WHAT THIS TASK INVOLVES:
Reproduce the full listing below exactly. Do not include the pictures.

*** INFORMATION SHOWN ***

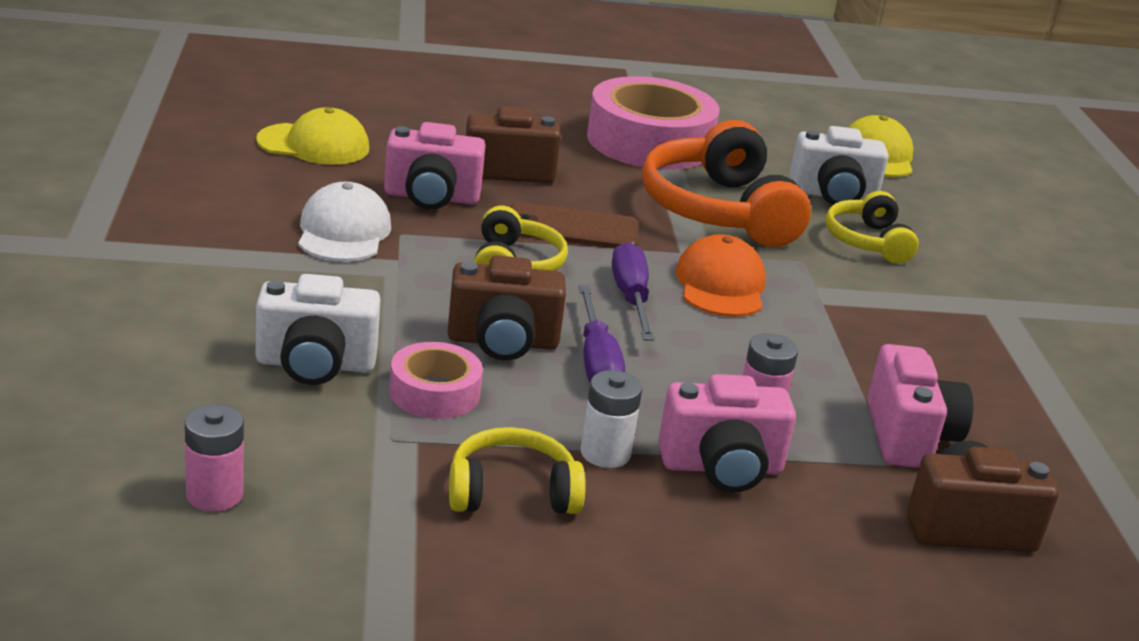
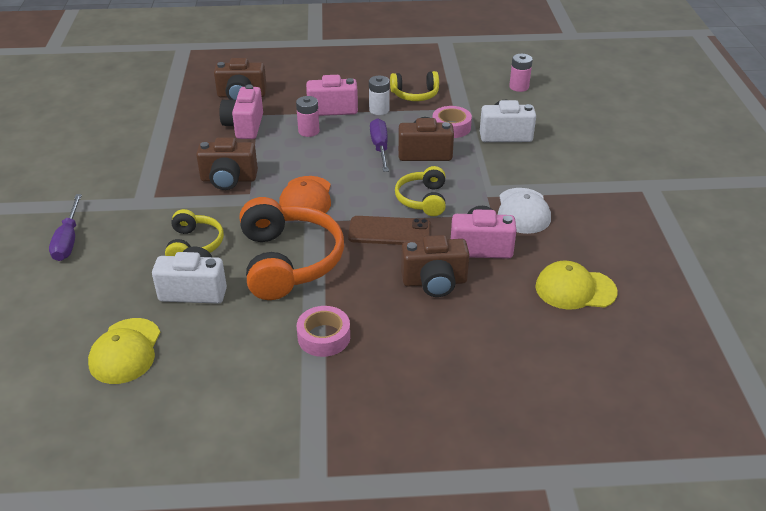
camera: 175 degrees left, 10 degrees up
pink tape [587,76,720,170] -> pink tape [297,306,350,357], size x0.51
purple screwdriver [612,242,654,341] -> purple screwdriver moved to [49,194,82,261]
none -> brown camera [196,137,258,190]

*** End of INFORMATION SHOWN ***

REPLY:
camera: 175 degrees left, 10 degrees up
pink tape [587,76,720,170] -> pink tape [297,306,350,357], size x0.51
purple screwdriver [612,242,654,341] -> purple screwdriver moved to [49,194,82,261]
none -> brown camera [196,137,258,190]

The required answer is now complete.